┌──
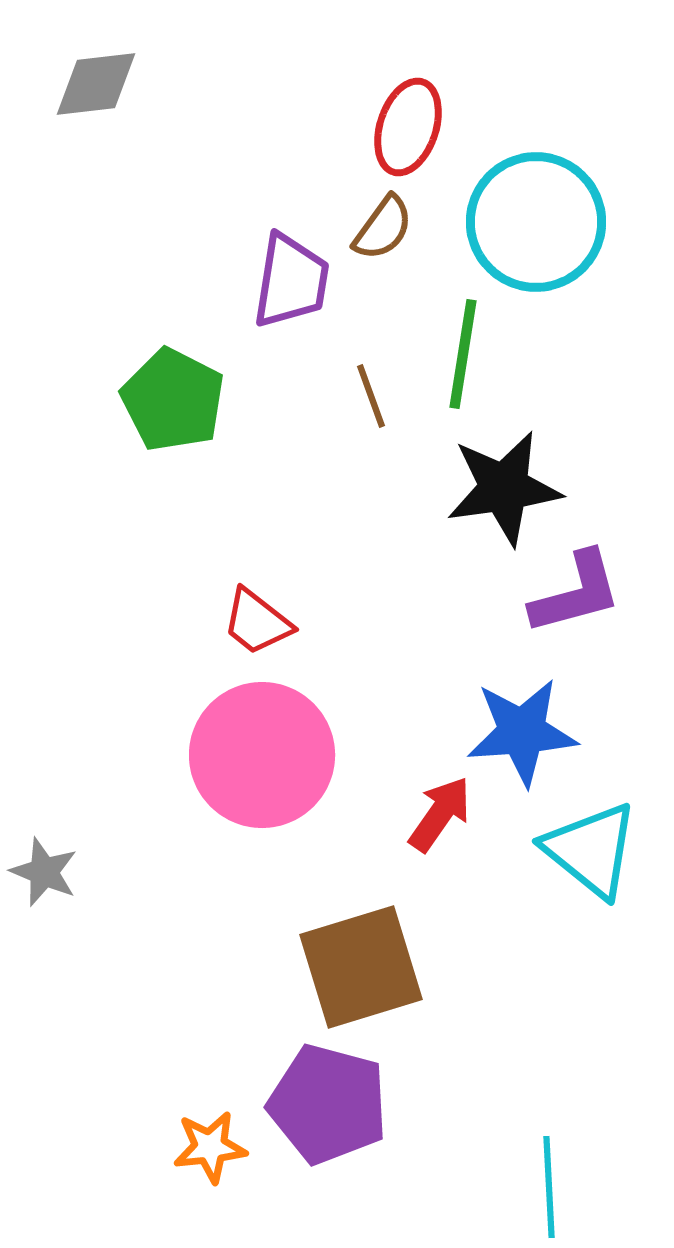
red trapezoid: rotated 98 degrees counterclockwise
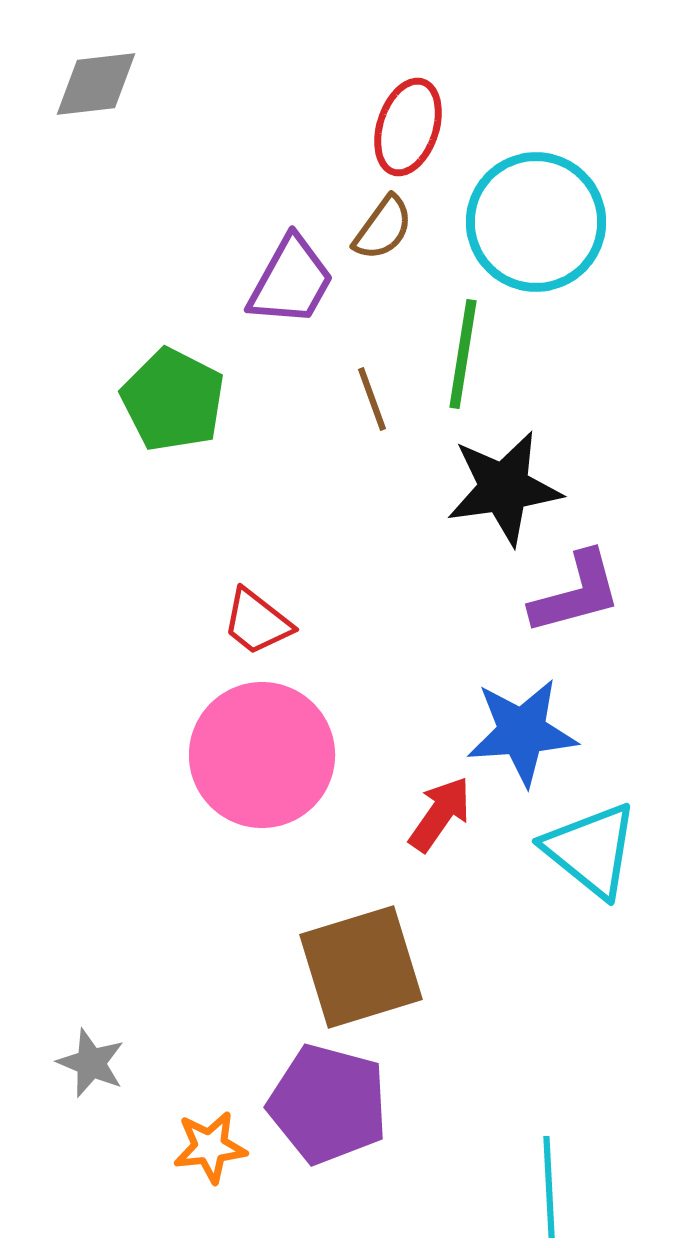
purple trapezoid: rotated 20 degrees clockwise
brown line: moved 1 px right, 3 px down
gray star: moved 47 px right, 191 px down
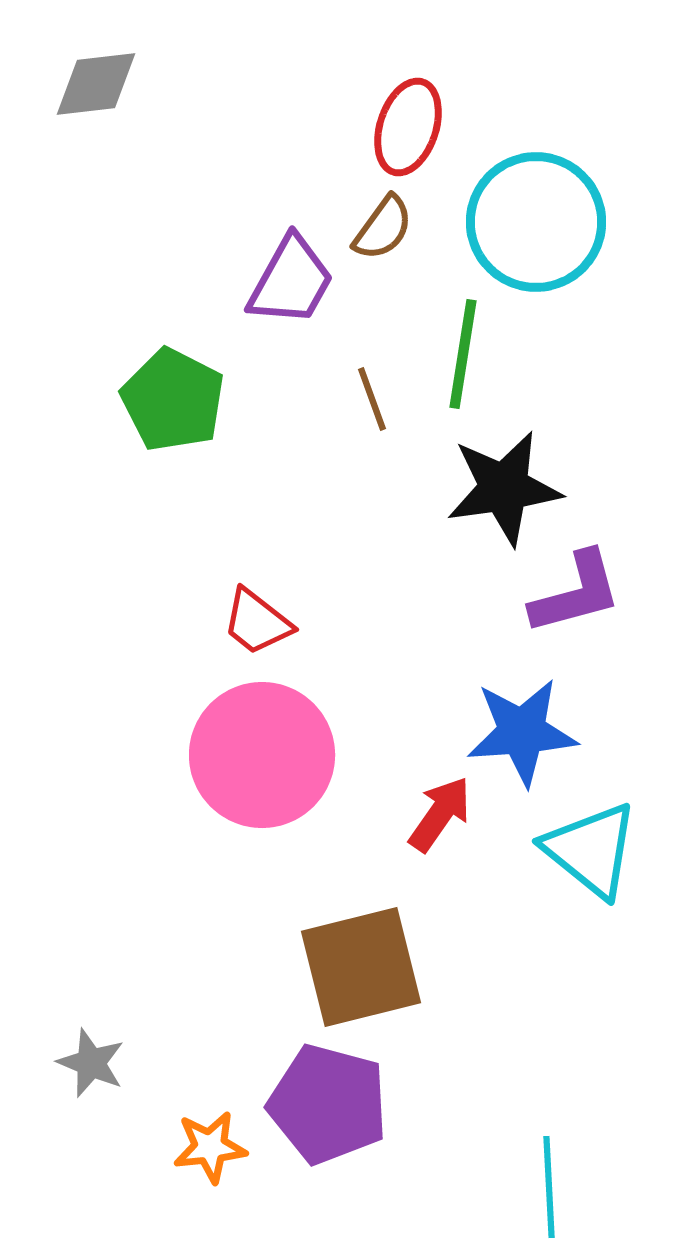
brown square: rotated 3 degrees clockwise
└──
*Exercise task:*
Repeat every line of the records above word for word, leaving out the pictures.

*Exercise output:*
red trapezoid: rotated 98 degrees counterclockwise
purple trapezoid: rotated 20 degrees clockwise
brown line: moved 1 px right, 3 px down
gray star: moved 47 px right, 191 px down
brown square: rotated 3 degrees clockwise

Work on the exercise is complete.